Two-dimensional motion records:
☆ ☆ ☆ ☆ ☆ ☆ ☆

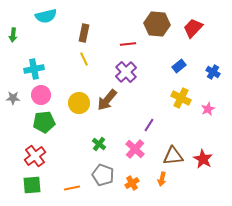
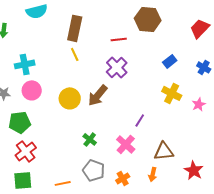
red trapezoid: (193, 28) -> (200, 28), moved
brown rectangle: (84, 33) -> (75, 28), size x1.4
green pentagon: (44, 122) -> (20, 122), moved
red star: (203, 159) -> (194, 170), moved

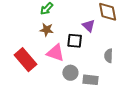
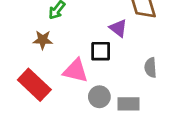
brown star: (47, 30) -> (43, 40), moved

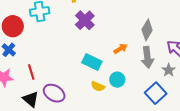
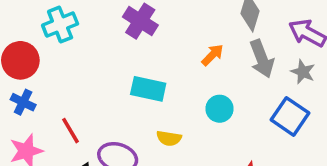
cyan rectangle: (92, 62) -> (148, 89), moved
yellow semicircle: (98, 86) -> (169, 138), moved

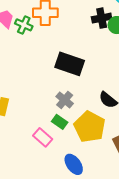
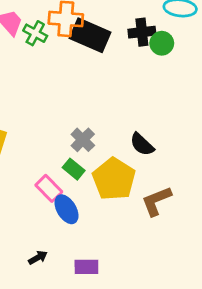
black rectangle: (70, 64) -> (90, 35), moved
blue ellipse: (74, 164) -> (66, 209), moved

☆ ☆ ☆ ☆ ☆ ☆ ☆

▸ YOUR TASK
The data above should be set down again exactly, with the pictures omitted.

▸ RESPONSE
red trapezoid: (193, 28) -> (200, 28), moved
brown rectangle: (84, 33) -> (75, 28), size x1.4
green pentagon: (44, 122) -> (20, 122), moved
red star: (203, 159) -> (194, 170), moved

brown star: (47, 30) -> (43, 40), moved

cyan rectangle: (92, 62) -> (148, 89), moved
yellow semicircle: (98, 86) -> (169, 138), moved

black rectangle: (70, 64) -> (90, 35), moved
blue ellipse: (74, 164) -> (66, 209), moved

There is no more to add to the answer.